======== THE DATA

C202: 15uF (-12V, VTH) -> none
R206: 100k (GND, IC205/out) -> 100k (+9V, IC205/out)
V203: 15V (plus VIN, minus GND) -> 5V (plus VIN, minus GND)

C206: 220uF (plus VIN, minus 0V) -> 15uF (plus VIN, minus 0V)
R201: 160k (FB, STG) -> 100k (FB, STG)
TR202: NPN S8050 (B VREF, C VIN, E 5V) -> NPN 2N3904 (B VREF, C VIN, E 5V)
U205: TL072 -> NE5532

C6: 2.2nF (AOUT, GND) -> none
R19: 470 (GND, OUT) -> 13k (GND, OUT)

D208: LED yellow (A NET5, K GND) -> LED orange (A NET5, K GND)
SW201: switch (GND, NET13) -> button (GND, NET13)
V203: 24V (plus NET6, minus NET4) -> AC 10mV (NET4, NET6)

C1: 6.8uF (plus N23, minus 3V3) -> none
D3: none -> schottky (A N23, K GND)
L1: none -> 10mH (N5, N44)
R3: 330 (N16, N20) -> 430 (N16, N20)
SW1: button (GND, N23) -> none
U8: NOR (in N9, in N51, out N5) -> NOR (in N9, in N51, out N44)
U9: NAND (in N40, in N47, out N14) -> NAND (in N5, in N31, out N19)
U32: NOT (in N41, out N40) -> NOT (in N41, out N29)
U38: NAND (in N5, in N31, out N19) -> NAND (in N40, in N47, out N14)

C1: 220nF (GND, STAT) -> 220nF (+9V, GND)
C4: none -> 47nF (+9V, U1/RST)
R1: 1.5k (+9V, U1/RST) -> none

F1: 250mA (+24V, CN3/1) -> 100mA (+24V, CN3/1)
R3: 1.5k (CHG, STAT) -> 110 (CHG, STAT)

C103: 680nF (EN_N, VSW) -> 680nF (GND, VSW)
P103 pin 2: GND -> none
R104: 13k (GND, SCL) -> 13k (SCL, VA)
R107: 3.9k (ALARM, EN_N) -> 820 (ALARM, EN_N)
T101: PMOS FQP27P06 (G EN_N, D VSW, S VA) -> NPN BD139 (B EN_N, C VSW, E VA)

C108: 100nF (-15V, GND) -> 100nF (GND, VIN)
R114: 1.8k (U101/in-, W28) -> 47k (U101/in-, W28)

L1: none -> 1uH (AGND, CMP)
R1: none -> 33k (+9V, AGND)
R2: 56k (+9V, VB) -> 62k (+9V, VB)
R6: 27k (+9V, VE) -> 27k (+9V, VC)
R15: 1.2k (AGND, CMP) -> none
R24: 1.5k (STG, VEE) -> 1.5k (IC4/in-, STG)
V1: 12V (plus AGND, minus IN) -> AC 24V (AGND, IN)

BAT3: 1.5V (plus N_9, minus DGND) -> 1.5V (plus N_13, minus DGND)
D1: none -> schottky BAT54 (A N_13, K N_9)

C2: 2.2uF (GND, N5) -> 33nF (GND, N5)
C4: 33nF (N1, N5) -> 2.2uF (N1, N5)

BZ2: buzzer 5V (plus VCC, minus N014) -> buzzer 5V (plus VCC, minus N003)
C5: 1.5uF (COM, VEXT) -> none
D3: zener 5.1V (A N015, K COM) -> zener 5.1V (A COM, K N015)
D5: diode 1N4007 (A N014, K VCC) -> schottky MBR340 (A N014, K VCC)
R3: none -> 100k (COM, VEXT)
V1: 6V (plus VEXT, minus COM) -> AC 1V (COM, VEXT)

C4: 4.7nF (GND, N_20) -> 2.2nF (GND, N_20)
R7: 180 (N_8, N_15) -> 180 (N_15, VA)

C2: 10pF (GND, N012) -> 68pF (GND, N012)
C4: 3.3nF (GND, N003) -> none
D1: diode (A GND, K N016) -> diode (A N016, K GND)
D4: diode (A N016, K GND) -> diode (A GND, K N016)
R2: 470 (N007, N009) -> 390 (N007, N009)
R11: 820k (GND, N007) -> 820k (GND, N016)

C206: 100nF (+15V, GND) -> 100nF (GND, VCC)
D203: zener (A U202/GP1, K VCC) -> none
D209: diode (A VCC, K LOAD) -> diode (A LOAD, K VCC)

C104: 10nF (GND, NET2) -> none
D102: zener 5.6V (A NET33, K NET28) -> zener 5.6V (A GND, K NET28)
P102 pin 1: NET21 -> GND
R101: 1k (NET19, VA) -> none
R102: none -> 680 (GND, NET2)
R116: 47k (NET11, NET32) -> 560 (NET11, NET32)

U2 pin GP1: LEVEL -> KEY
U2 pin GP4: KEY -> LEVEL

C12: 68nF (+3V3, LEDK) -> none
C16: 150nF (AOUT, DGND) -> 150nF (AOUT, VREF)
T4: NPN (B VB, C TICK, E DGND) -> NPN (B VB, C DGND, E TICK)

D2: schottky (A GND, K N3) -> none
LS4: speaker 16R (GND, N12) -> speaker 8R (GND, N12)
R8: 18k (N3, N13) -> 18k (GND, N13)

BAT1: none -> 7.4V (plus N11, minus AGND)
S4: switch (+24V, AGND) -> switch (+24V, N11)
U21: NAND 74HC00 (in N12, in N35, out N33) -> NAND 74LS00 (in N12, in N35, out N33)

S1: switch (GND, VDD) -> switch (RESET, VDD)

================

■ INSTRUCTIONS TO FOLLOW ■
Return all of the entries exactly as they were supplied.

■ REPLY ■
C202: 15uF (-12V, VTH) -> none
R206: 100k (GND, IC205/out) -> 100k (+9V, IC205/out)
V203: 15V (plus VIN, minus GND) -> 5V (plus VIN, minus GND)

C206: 220uF (plus VIN, minus 0V) -> 15uF (plus VIN, minus 0V)
R201: 160k (FB, STG) -> 100k (FB, STG)
TR202: NPN S8050 (B VREF, C VIN, E 5V) -> NPN 2N3904 (B VREF, C VIN, E 5V)
U205: TL072 -> NE5532

C6: 2.2nF (AOUT, GND) -> none
R19: 470 (GND, OUT) -> 13k (GND, OUT)

D208: LED yellow (A NET5, K GND) -> LED orange (A NET5, K GND)
SW201: switch (GND, NET13) -> button (GND, NET13)
V203: 24V (plus NET6, minus NET4) -> AC 10mV (NET4, NET6)

C1: 6.8uF (plus N23, minus 3V3) -> none
D3: none -> schottky (A N23, K GND)
L1: none -> 10mH (N5, N44)
R3: 330 (N16, N20) -> 430 (N16, N20)
SW1: button (GND, N23) -> none
U8: NOR (in N9, in N51, out N5) -> NOR (in N9, in N51, out N44)
U9: NAND (in N40, in N47, out N14) -> NAND (in N5, in N31, out N19)
U32: NOT (in N41, out N40) -> NOT (in N41, out N29)
U38: NAND (in N5, in N31, out N19) -> NAND (in N40, in N47, out N14)

C1: 220nF (GND, STAT) -> 220nF (+9V, GND)
C4: none -> 47nF (+9V, U1/RST)
R1: 1.5k (+9V, U1/RST) -> none

F1: 250mA (+24V, CN3/1) -> 100mA (+24V, CN3/1)
R3: 1.5k (CHG, STAT) -> 110 (CHG, STAT)

C103: 680nF (EN_N, VSW) -> 680nF (GND, VSW)
P103 pin 2: GND -> none
R104: 13k (GND, SCL) -> 13k (SCL, VA)
R107: 3.9k (ALARM, EN_N) -> 820 (ALARM, EN_N)
T101: PMOS FQP27P06 (G EN_N, D VSW, S VA) -> NPN BD139 (B EN_N, C VSW, E VA)

C108: 100nF (-15V, GND) -> 100nF (GND, VIN)
R114: 1.8k (U101/in-, W28) -> 47k (U101/in-, W28)

L1: none -> 1uH (AGND, CMP)
R1: none -> 33k (+9V, AGND)
R2: 56k (+9V, VB) -> 62k (+9V, VB)
R6: 27k (+9V, VE) -> 27k (+9V, VC)
R15: 1.2k (AGND, CMP) -> none
R24: 1.5k (STG, VEE) -> 1.5k (IC4/in-, STG)
V1: 12V (plus AGND, minus IN) -> AC 24V (AGND, IN)

BAT3: 1.5V (plus N_9, minus DGND) -> 1.5V (plus N_13, minus DGND)
D1: none -> schottky BAT54 (A N_13, K N_9)

C2: 2.2uF (GND, N5) -> 33nF (GND, N5)
C4: 33nF (N1, N5) -> 2.2uF (N1, N5)

BZ2: buzzer 5V (plus VCC, minus N014) -> buzzer 5V (plus VCC, minus N003)
C5: 1.5uF (COM, VEXT) -> none
D3: zener 5.1V (A N015, K COM) -> zener 5.1V (A COM, K N015)
D5: diode 1N4007 (A N014, K VCC) -> schottky MBR340 (A N014, K VCC)
R3: none -> 100k (COM, VEXT)
V1: 6V (plus VEXT, minus COM) -> AC 1V (COM, VEXT)

C4: 4.7nF (GND, N_20) -> 2.2nF (GND, N_20)
R7: 180 (N_8, N_15) -> 180 (N_15, VA)

C2: 10pF (GND, N012) -> 68pF (GND, N012)
C4: 3.3nF (GND, N003) -> none
D1: diode (A GND, K N016) -> diode (A N016, K GND)
D4: diode (A N016, K GND) -> diode (A GND, K N016)
R2: 470 (N007, N009) -> 390 (N007, N009)
R11: 820k (GND, N007) -> 820k (GND, N016)

C206: 100nF (+15V, GND) -> 100nF (GND, VCC)
D203: zener (A U202/GP1, K VCC) -> none
D209: diode (A VCC, K LOAD) -> diode (A LOAD, K VCC)

C104: 10nF (GND, NET2) -> none
D102: zener 5.6V (A NET33, K NET28) -> zener 5.6V (A GND, K NET28)
P102 pin 1: NET21 -> GND
R101: 1k (NET19, VA) -> none
R102: none -> 680 (GND, NET2)
R116: 47k (NET11, NET32) -> 560 (NET11, NET32)

U2 pin GP1: LEVEL -> KEY
U2 pin GP4: KEY -> LEVEL

C12: 68nF (+3V3, LEDK) -> none
C16: 150nF (AOUT, DGND) -> 150nF (AOUT, VREF)
T4: NPN (B VB, C TICK, E DGND) -> NPN (B VB, C DGND, E TICK)

D2: schottky (A GND, K N3) -> none
LS4: speaker 16R (GND, N12) -> speaker 8R (GND, N12)
R8: 18k (N3, N13) -> 18k (GND, N13)

BAT1: none -> 7.4V (plus N11, minus AGND)
S4: switch (+24V, AGND) -> switch (+24V, N11)
U21: NAND 74HC00 (in N12, in N35, out N33) -> NAND 74LS00 (in N12, in N35, out N33)

S1: switch (GND, VDD) -> switch (RESET, VDD)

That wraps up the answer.